## SHORT PROBLEM:
Return each line of the records that contains the string "sourdine". The match is case-sensitive.
[START OF TASK INPUTS]
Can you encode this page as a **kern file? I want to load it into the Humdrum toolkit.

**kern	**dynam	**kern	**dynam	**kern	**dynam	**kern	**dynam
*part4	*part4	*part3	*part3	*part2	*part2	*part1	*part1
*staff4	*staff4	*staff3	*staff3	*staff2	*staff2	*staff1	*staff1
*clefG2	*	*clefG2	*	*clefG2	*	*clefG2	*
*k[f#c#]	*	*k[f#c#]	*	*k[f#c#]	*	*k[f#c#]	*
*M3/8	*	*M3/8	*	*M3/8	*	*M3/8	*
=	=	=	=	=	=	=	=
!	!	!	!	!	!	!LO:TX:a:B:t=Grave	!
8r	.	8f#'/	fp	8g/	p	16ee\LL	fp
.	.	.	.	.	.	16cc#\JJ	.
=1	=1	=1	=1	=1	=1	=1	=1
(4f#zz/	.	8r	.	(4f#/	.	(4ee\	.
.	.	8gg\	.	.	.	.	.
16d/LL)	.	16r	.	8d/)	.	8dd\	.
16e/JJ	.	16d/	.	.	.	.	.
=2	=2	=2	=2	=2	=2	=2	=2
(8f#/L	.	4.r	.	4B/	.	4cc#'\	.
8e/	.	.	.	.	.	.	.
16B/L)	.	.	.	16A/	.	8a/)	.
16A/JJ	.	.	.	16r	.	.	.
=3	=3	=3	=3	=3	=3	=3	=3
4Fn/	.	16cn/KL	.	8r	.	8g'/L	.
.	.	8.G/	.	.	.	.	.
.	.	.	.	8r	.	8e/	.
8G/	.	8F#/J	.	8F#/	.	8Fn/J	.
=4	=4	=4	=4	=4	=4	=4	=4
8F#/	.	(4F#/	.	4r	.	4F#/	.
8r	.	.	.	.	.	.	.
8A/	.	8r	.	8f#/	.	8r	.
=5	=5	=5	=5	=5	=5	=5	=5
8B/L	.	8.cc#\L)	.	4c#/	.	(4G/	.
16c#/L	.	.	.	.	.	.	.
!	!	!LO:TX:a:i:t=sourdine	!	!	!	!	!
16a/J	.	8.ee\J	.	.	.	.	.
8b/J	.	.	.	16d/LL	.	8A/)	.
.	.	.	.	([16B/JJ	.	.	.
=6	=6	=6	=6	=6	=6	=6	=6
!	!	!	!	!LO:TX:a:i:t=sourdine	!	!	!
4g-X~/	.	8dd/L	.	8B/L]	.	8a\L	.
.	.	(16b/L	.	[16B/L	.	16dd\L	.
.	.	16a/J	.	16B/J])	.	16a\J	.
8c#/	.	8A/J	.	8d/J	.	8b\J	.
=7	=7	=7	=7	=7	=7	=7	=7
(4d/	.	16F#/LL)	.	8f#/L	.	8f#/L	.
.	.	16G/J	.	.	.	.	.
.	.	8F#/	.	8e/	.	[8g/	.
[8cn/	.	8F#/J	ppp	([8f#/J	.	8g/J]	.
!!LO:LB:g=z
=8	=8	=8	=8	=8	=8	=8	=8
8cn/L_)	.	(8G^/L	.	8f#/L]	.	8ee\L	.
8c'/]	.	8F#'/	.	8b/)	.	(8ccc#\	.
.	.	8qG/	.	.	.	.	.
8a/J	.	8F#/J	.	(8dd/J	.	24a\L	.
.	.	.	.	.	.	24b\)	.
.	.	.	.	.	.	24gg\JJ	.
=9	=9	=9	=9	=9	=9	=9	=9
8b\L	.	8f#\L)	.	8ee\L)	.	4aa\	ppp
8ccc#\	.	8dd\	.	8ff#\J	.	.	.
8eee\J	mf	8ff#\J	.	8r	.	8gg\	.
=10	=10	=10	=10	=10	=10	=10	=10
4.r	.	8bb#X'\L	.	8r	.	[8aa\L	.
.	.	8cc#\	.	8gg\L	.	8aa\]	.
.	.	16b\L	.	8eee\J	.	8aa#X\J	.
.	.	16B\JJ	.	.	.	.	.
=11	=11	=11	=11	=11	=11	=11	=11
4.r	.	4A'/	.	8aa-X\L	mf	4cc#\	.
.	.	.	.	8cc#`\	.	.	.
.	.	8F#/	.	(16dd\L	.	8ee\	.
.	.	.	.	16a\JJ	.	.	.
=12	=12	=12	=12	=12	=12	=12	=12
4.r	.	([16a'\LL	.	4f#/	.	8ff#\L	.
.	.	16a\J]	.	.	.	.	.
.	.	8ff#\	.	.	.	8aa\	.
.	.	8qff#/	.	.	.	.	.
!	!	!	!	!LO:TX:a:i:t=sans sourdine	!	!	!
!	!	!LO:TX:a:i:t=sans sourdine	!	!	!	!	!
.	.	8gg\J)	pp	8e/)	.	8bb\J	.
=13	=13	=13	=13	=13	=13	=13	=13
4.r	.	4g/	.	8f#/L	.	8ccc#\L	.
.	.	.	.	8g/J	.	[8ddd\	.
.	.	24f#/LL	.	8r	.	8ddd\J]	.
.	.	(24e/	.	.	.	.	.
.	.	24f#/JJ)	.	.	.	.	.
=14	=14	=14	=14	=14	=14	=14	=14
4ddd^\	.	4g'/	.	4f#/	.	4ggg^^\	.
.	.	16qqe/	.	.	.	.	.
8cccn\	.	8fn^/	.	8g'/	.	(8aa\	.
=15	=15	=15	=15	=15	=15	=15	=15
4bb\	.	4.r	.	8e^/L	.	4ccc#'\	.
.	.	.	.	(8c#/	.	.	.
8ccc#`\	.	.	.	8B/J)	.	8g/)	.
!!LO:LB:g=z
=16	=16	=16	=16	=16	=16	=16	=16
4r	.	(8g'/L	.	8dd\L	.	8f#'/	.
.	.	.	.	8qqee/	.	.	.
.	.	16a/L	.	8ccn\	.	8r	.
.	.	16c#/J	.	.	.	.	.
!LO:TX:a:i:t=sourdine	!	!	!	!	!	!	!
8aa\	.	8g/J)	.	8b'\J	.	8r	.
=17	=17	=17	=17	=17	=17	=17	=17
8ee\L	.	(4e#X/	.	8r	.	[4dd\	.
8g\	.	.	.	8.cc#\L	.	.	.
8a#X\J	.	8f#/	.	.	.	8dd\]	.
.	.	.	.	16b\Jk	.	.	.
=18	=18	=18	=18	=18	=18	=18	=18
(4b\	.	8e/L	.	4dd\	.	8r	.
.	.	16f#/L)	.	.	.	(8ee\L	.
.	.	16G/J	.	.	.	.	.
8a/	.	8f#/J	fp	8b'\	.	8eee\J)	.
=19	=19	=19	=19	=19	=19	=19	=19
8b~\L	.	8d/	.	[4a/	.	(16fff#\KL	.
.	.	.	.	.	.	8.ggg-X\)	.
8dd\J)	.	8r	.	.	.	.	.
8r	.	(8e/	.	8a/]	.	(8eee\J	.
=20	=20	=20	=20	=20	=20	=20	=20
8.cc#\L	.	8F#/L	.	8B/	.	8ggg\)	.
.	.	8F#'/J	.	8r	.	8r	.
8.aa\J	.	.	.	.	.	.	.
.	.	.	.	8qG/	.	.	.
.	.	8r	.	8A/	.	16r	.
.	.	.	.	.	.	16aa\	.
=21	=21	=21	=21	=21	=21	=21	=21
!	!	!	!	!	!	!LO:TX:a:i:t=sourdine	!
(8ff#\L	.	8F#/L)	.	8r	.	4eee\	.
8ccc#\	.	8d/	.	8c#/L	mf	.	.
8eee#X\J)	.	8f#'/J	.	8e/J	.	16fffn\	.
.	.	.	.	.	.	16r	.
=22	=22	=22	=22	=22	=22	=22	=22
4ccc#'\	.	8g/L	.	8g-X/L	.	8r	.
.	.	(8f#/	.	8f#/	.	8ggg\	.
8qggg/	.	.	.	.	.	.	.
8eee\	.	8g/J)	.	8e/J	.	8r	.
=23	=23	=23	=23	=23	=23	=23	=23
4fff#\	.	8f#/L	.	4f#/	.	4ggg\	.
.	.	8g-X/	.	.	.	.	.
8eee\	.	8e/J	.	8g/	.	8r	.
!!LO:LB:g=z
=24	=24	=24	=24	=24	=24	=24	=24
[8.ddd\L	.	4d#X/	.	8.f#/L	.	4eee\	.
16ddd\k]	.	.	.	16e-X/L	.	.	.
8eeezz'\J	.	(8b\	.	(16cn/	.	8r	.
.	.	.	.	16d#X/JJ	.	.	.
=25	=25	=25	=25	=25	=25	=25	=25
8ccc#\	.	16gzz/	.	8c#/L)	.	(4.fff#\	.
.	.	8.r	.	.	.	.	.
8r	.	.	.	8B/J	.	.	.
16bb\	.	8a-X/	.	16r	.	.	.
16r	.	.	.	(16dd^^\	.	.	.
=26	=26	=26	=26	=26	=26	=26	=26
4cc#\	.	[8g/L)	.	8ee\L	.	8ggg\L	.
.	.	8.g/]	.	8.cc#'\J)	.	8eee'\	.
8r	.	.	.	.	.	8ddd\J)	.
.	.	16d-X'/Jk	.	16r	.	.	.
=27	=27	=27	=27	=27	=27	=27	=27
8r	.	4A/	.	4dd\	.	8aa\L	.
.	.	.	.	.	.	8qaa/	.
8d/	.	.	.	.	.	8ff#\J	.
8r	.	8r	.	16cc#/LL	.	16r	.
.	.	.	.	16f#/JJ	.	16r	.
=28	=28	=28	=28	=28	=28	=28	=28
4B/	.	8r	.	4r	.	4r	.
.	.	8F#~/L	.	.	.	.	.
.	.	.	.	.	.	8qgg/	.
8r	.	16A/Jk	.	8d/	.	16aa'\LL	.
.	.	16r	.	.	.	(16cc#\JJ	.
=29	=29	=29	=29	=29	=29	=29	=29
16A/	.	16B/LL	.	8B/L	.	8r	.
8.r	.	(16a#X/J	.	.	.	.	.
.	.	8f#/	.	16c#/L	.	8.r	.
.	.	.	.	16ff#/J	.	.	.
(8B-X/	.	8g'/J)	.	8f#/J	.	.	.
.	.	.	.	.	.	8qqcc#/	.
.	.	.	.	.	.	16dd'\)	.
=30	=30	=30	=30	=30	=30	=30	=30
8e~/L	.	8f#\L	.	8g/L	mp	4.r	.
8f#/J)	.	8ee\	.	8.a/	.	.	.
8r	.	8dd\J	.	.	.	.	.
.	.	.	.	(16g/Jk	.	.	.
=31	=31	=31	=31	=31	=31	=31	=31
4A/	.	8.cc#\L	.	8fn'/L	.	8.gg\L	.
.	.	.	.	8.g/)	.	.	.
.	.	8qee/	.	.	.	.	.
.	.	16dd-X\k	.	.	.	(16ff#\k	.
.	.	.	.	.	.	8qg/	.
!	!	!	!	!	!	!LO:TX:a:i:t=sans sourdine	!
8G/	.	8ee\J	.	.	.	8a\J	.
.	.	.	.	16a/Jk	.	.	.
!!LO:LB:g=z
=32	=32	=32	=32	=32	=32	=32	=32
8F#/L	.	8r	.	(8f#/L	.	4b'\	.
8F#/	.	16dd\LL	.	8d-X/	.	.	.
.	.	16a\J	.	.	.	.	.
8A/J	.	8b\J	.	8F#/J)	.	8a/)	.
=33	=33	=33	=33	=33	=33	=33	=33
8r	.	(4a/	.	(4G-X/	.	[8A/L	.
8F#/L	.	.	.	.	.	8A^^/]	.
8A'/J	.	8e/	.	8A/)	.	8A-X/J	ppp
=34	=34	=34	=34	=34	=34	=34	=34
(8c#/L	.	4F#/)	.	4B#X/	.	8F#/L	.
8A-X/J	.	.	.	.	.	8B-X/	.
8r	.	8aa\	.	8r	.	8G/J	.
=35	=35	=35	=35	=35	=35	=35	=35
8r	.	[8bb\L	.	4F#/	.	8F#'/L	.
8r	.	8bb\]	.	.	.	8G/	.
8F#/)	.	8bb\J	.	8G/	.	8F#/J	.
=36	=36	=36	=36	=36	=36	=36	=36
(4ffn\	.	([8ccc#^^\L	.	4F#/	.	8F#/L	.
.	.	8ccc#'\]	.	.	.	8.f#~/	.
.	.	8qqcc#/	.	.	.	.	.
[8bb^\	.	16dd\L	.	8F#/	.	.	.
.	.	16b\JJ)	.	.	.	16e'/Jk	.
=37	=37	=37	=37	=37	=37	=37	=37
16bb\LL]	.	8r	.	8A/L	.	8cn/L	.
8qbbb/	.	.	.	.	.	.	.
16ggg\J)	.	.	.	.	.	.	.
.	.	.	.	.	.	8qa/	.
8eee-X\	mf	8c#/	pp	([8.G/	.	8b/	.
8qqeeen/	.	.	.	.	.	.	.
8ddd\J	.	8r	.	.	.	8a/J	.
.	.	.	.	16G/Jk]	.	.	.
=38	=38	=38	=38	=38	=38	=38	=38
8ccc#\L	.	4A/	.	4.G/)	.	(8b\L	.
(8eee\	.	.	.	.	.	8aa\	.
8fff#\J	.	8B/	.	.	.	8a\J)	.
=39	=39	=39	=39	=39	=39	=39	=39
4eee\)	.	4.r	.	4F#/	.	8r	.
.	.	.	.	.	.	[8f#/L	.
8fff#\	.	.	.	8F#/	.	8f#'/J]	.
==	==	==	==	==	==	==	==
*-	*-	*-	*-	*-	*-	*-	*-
[END OF TASK INPUTS]
## WRITTEN REPLY:
!	!	!LO:TX:a:i:t=sourdine	!	!	!	!	!
!	!	!	!	!LO:TX:a:i:t=sourdine	!	!	!
!	!	!	!	!LO:TX:a:i:t=sans sourdine	!	!	!
!	!	!LO:TX:a:i:t=sans sourdine	!	!	!	!	!
!LO:TX:a:i:t=sourdine	!	!	!	!	!	!	!
!	!	!	!	!	!	!LO:TX:a:i:t=sourdine	!
!	!	!	!	!	!	!LO:TX:a:i:t=sans sourdine	!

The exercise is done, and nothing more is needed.